>> begin

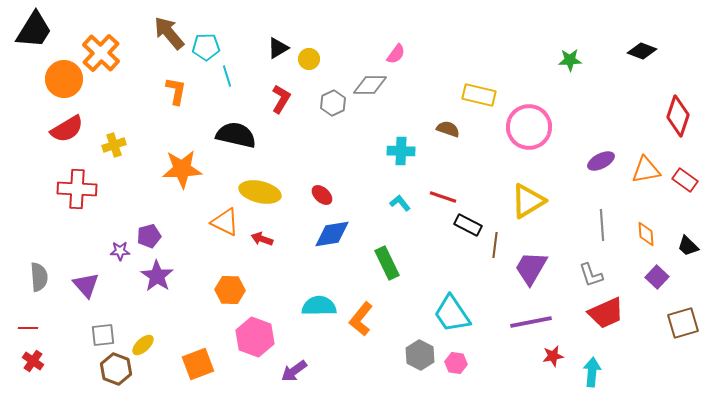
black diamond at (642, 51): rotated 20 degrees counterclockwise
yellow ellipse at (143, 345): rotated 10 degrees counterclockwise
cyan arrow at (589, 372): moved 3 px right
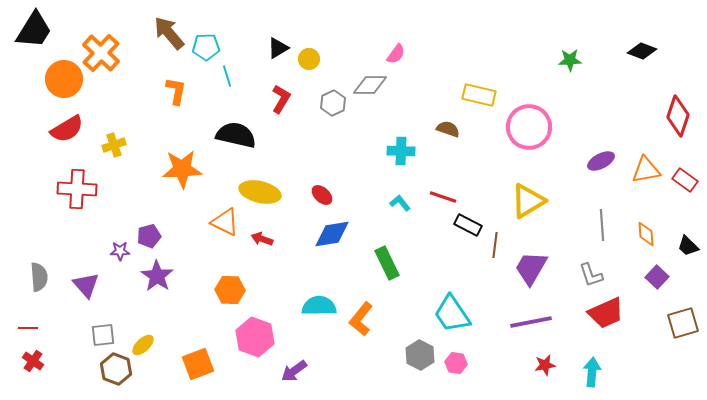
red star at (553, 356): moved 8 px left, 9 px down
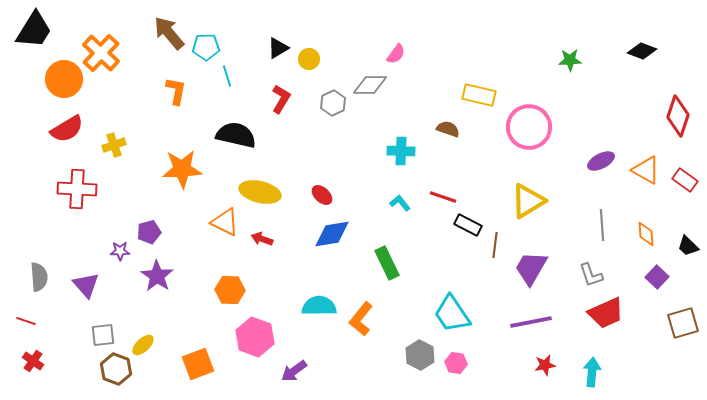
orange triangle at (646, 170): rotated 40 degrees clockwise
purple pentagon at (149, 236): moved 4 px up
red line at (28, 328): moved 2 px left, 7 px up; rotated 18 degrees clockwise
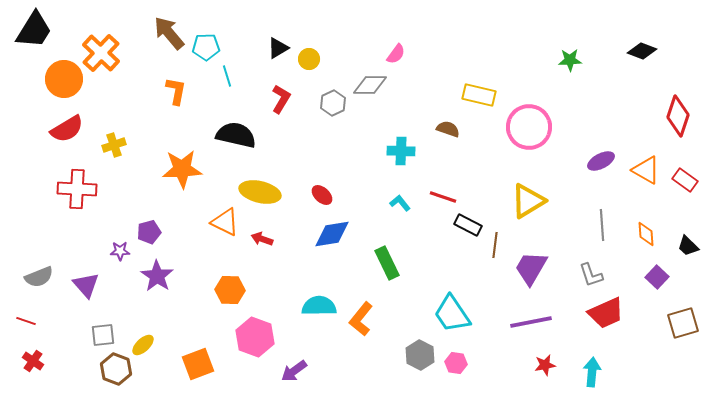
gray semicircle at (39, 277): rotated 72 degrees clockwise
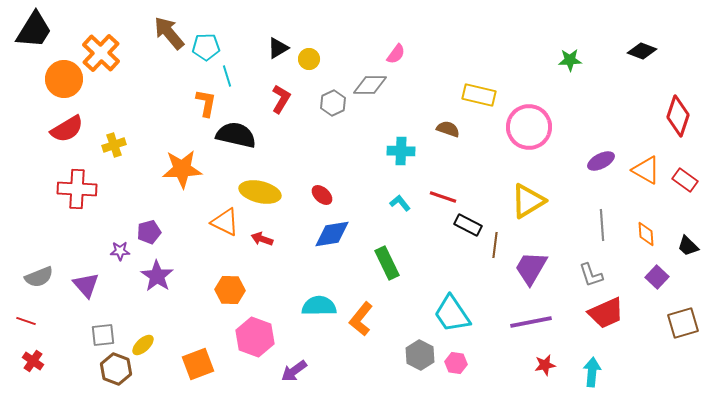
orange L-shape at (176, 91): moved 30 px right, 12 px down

>> end

Copy the lines above word for word, leaving out the pictures.

black diamond at (642, 51): rotated 20 degrees counterclockwise
yellow ellipse at (143, 345): rotated 10 degrees counterclockwise
cyan arrow at (589, 372): moved 3 px right
red star at (553, 356): moved 8 px left, 9 px down
orange triangle at (646, 170): rotated 40 degrees clockwise
purple pentagon at (149, 236): moved 4 px up
red line at (28, 328): moved 2 px left, 7 px up; rotated 18 degrees clockwise
gray semicircle at (39, 277): rotated 72 degrees clockwise
orange L-shape at (176, 91): moved 30 px right, 12 px down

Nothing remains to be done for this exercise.